#### Exercise directions:
In this exercise, the entries below are to be transcribed exactly, line by line.

#### The data:
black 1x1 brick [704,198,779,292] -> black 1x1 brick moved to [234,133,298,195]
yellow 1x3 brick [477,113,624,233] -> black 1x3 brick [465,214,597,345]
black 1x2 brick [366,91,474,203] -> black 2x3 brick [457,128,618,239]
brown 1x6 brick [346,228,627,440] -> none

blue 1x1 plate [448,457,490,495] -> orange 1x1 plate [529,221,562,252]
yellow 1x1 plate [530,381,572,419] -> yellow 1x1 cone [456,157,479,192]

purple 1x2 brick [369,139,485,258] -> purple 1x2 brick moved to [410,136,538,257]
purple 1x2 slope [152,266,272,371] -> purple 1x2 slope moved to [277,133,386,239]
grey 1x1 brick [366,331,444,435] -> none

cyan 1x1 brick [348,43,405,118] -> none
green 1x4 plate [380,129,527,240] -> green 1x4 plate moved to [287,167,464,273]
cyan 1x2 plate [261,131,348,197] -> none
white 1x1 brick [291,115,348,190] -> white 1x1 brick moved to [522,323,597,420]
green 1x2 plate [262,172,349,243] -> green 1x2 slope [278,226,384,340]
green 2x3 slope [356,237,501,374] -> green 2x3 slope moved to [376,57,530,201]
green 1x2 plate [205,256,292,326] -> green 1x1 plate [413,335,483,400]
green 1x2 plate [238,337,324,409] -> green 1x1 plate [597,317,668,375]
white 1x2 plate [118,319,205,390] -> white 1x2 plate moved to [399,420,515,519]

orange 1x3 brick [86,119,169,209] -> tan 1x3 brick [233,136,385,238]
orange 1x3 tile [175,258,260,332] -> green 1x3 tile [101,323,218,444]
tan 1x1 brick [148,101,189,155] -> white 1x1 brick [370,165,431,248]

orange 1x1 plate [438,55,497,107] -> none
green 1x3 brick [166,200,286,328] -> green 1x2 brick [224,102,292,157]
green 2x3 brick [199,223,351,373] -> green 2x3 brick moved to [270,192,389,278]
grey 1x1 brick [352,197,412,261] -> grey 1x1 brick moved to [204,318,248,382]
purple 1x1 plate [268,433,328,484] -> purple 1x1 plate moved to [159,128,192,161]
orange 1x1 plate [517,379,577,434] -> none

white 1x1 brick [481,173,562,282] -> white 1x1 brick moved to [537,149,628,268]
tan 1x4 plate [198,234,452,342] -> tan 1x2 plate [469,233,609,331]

#### Answer section:
black 1x1 brick [704,198,779,292] -> black 1x1 brick moved to [234,133,298,195]
yellow 1x3 brick [477,113,624,233] -> black 1x3 brick [465,214,597,345]
black 1x2 brick [366,91,474,203] -> black 2x3 brick [457,128,618,239]
brown 1x6 brick [346,228,627,440] -> none

blue 1x1 plate [448,457,490,495] -> orange 1x1 plate [529,221,562,252]
yellow 1x1 plate [530,381,572,419] -> yellow 1x1 cone [456,157,479,192]

purple 1x2 brick [369,139,485,258] -> purple 1x2 brick moved to [410,136,538,257]
purple 1x2 slope [152,266,272,371] -> purple 1x2 slope moved to [277,133,386,239]
grey 1x1 brick [366,331,444,435] -> none

cyan 1x1 brick [348,43,405,118] -> none
green 1x4 plate [380,129,527,240] -> green 1x4 plate moved to [287,167,464,273]
cyan 1x2 plate [261,131,348,197] -> none
white 1x1 brick [291,115,348,190] -> white 1x1 brick moved to [522,323,597,420]
green 1x2 plate [262,172,349,243] -> green 1x2 slope [278,226,384,340]
green 2x3 slope [356,237,501,374] -> green 2x3 slope moved to [376,57,530,201]
green 1x2 plate [205,256,292,326] -> green 1x1 plate [413,335,483,400]
green 1x2 plate [238,337,324,409] -> green 1x1 plate [597,317,668,375]
white 1x2 plate [118,319,205,390] -> white 1x2 plate moved to [399,420,515,519]

orange 1x3 brick [86,119,169,209] -> tan 1x3 brick [233,136,385,238]
orange 1x3 tile [175,258,260,332] -> green 1x3 tile [101,323,218,444]
tan 1x1 brick [148,101,189,155] -> white 1x1 brick [370,165,431,248]

orange 1x1 plate [438,55,497,107] -> none
green 1x3 brick [166,200,286,328] -> green 1x2 brick [224,102,292,157]
green 2x3 brick [199,223,351,373] -> green 2x3 brick moved to [270,192,389,278]
grey 1x1 brick [352,197,412,261] -> grey 1x1 brick moved to [204,318,248,382]
purple 1x1 plate [268,433,328,484] -> purple 1x1 plate moved to [159,128,192,161]
orange 1x1 plate [517,379,577,434] -> none

white 1x1 brick [481,173,562,282] -> white 1x1 brick moved to [537,149,628,268]
tan 1x4 plate [198,234,452,342] -> tan 1x2 plate [469,233,609,331]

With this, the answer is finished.